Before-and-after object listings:
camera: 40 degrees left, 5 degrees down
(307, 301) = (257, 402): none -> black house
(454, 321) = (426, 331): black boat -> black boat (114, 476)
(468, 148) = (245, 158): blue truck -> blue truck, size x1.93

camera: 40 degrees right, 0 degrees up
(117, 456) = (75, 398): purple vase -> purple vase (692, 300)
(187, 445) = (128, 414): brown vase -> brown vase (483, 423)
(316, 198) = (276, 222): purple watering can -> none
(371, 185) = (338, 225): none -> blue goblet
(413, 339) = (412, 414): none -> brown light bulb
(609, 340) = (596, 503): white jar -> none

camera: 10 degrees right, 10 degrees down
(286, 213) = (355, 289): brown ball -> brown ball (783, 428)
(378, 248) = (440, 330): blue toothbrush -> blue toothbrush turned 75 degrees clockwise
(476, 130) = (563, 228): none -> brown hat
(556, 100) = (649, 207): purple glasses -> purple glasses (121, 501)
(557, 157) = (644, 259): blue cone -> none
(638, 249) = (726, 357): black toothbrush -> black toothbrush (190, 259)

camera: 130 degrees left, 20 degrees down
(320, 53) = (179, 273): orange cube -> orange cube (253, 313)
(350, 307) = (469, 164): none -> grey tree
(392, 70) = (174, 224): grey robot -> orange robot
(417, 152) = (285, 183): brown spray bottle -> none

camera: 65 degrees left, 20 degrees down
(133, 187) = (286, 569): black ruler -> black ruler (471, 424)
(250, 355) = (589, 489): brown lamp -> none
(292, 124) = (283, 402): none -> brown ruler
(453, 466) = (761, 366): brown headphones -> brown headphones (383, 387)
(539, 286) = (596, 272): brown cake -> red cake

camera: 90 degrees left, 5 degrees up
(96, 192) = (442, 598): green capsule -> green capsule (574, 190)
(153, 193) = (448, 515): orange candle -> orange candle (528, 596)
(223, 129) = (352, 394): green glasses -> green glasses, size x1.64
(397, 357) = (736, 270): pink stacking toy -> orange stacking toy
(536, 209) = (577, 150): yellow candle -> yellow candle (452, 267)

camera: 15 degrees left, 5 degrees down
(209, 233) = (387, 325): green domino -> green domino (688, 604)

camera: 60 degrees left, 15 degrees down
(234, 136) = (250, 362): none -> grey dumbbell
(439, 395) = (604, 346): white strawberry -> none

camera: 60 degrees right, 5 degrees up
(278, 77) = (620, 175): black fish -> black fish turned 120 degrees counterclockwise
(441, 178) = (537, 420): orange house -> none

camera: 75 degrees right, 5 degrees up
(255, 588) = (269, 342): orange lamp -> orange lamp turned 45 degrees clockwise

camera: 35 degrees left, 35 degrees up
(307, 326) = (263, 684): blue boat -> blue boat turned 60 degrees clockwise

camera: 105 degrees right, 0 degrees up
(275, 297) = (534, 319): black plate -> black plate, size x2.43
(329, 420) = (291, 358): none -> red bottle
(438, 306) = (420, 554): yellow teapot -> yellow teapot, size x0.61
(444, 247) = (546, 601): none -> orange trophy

● TASK: The answer must be a verbatim transcription of the entries above, from the first line through the line that contains "(476, 130) = (563, 228): none -> brown hat", and nothing more.

● WORKED SOLUTION:
camera: 40 degrees left, 5 degrees down
(307, 301) = (257, 402): none -> black house
(454, 321) = (426, 331): black boat -> black boat (114, 476)
(468, 148) = (245, 158): blue truck -> blue truck, size x1.93

camera: 40 degrees right, 0 degrees up
(117, 456) = (75, 398): purple vase -> purple vase (692, 300)
(187, 445) = (128, 414): brown vase -> brown vase (483, 423)
(316, 198) = (276, 222): purple watering can -> none
(371, 185) = (338, 225): none -> blue goblet
(413, 339) = (412, 414): none -> brown light bulb
(609, 340) = (596, 503): white jar -> none

camera: 10 degrees right, 10 degrees down
(286, 213) = (355, 289): brown ball -> brown ball (783, 428)
(378, 248) = (440, 330): blue toothbrush -> blue toothbrush turned 75 degrees clockwise
(476, 130) = (563, 228): none -> brown hat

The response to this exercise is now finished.